(Object change listings)
====
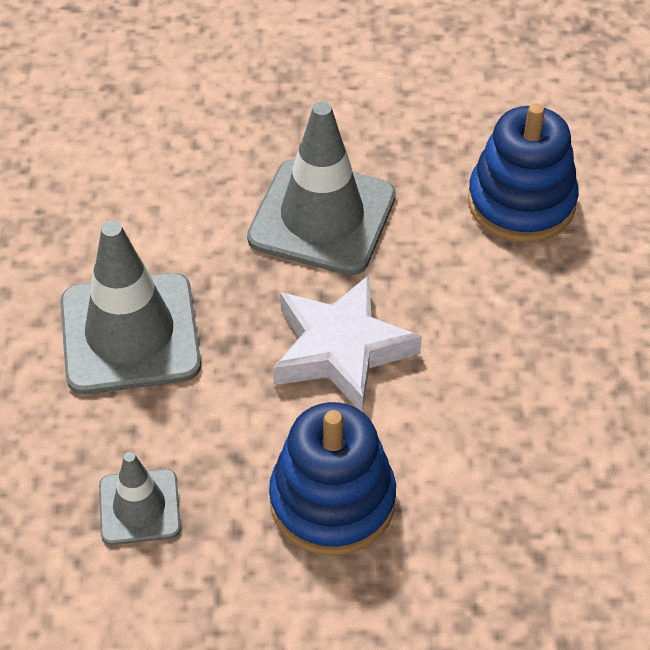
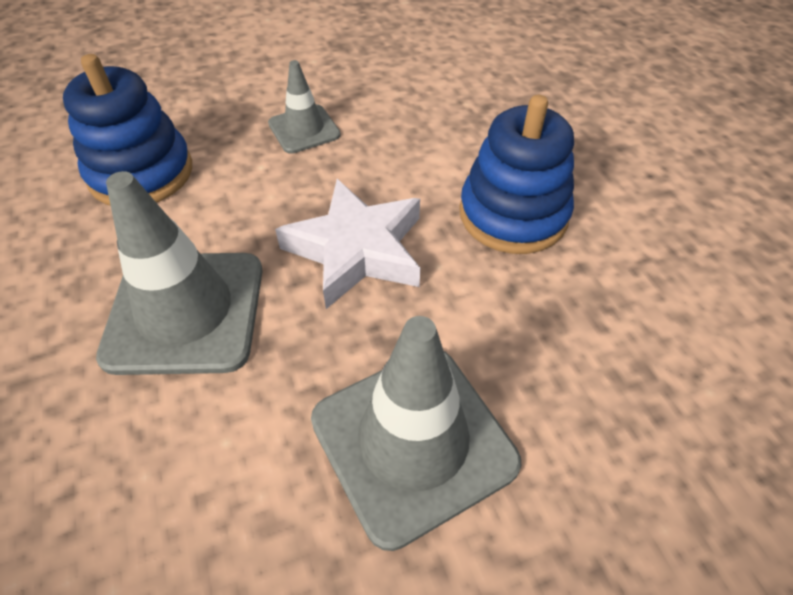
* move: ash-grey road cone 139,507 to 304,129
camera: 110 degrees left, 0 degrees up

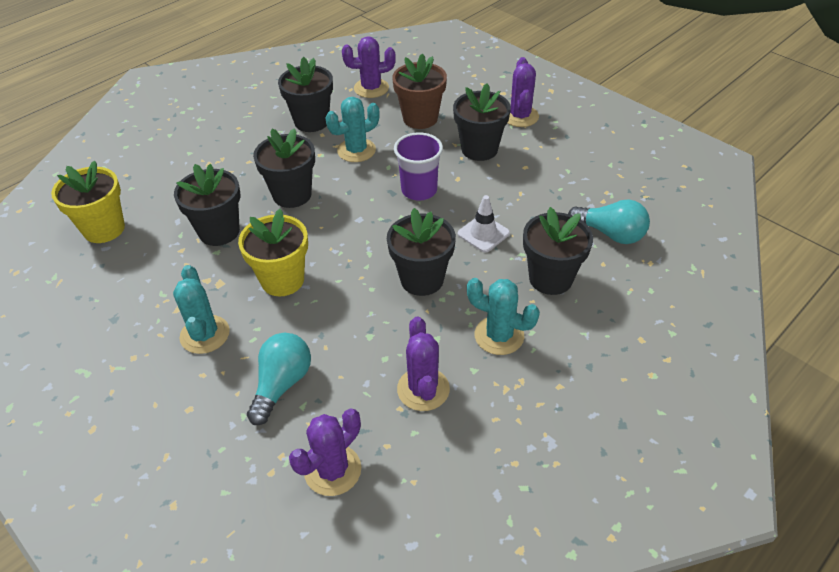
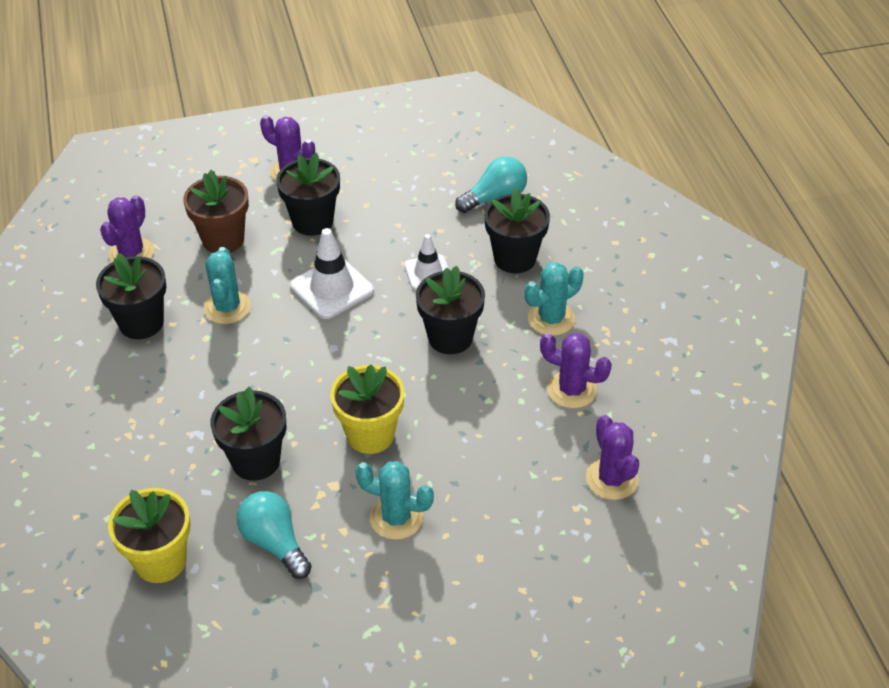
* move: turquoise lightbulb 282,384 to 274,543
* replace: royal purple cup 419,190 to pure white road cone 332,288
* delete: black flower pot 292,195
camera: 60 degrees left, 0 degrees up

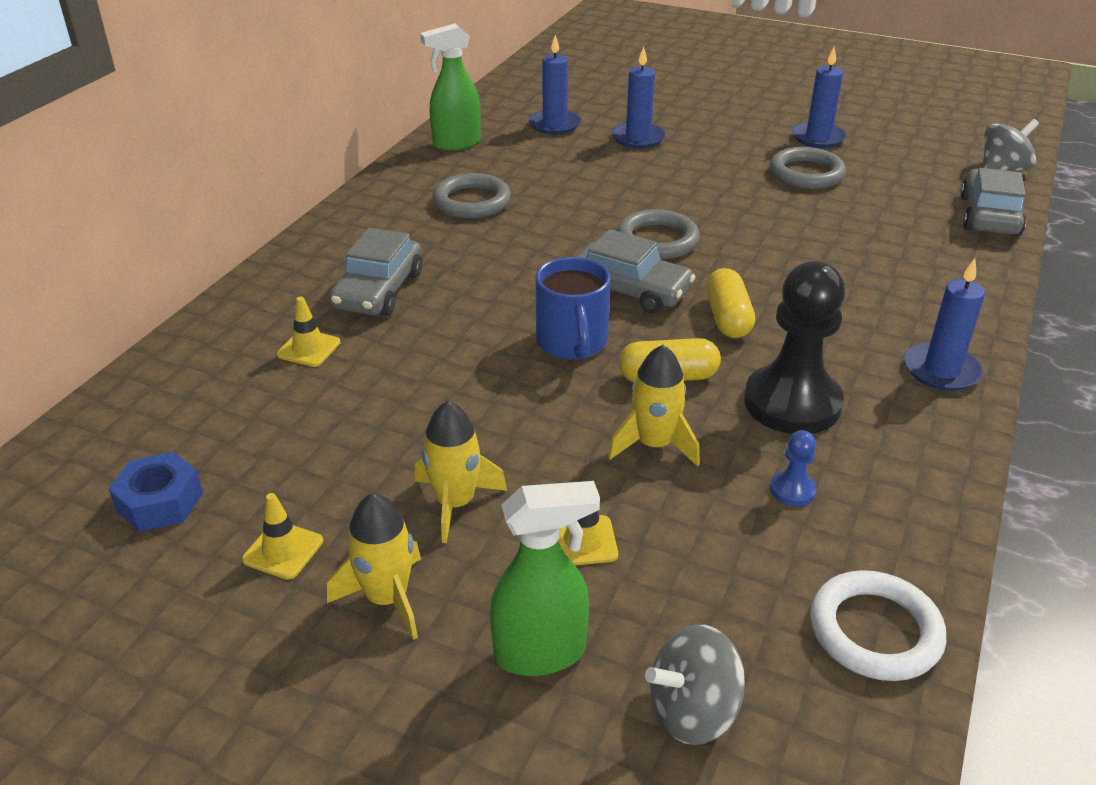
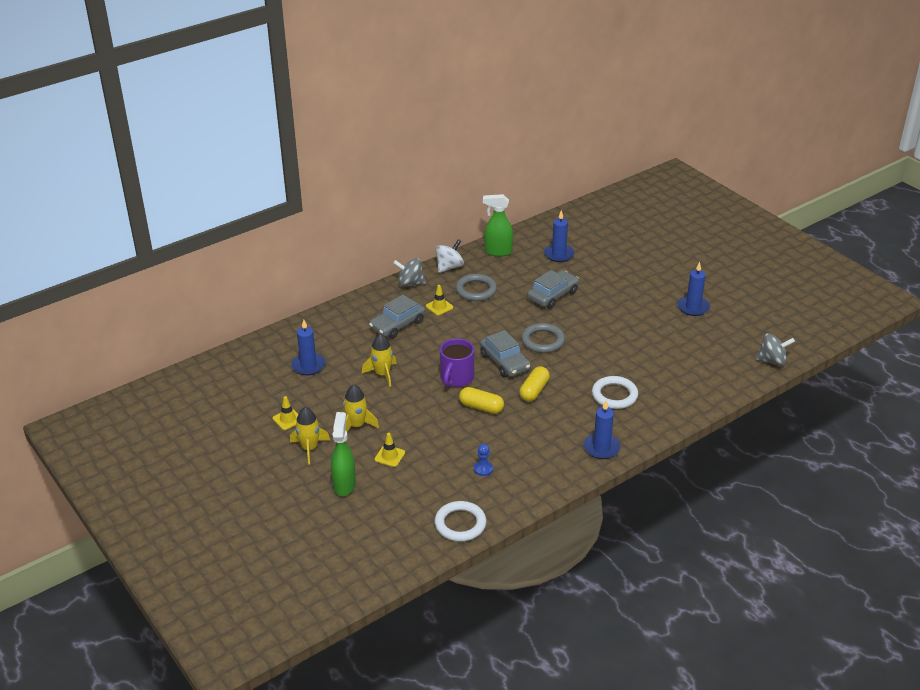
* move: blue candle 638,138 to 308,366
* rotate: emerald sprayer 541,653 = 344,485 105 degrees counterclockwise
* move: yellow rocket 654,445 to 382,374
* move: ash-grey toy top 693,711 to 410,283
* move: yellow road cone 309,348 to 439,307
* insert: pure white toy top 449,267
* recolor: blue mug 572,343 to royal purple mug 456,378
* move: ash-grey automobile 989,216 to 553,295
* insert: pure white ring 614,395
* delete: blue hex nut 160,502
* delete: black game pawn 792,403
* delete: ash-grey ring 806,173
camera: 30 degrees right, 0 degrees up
====
WHAT YOU NEED TO DO |
Each line of the data must be transcribed exactly; pictures are not carried over.

RESULT BELOW |
* move: ash-grey road cone 139,507 to 304,129
camera: 110 degrees left, 0 degrees up

* move: turquoise lightbulb 282,384 to 274,543
* replace: royal purple cup 419,190 to pure white road cone 332,288
* delete: black flower pot 292,195
camera: 60 degrees left, 0 degrees up

* move: blue candle 638,138 to 308,366
* rotate: emerald sprayer 541,653 = 344,485 105 degrees counterclockwise
* move: yellow rocket 654,445 to 382,374
* move: ash-grey toy top 693,711 to 410,283
* move: yellow road cone 309,348 to 439,307
* insert: pure white toy top 449,267
* recolor: blue mug 572,343 to royal purple mug 456,378
* move: ash-grey automobile 989,216 to 553,295
* insert: pure white ring 614,395
* delete: blue hex nut 160,502
* delete: black game pawn 792,403
* delete: ash-grey ring 806,173
camera: 30 degrees right, 0 degrees up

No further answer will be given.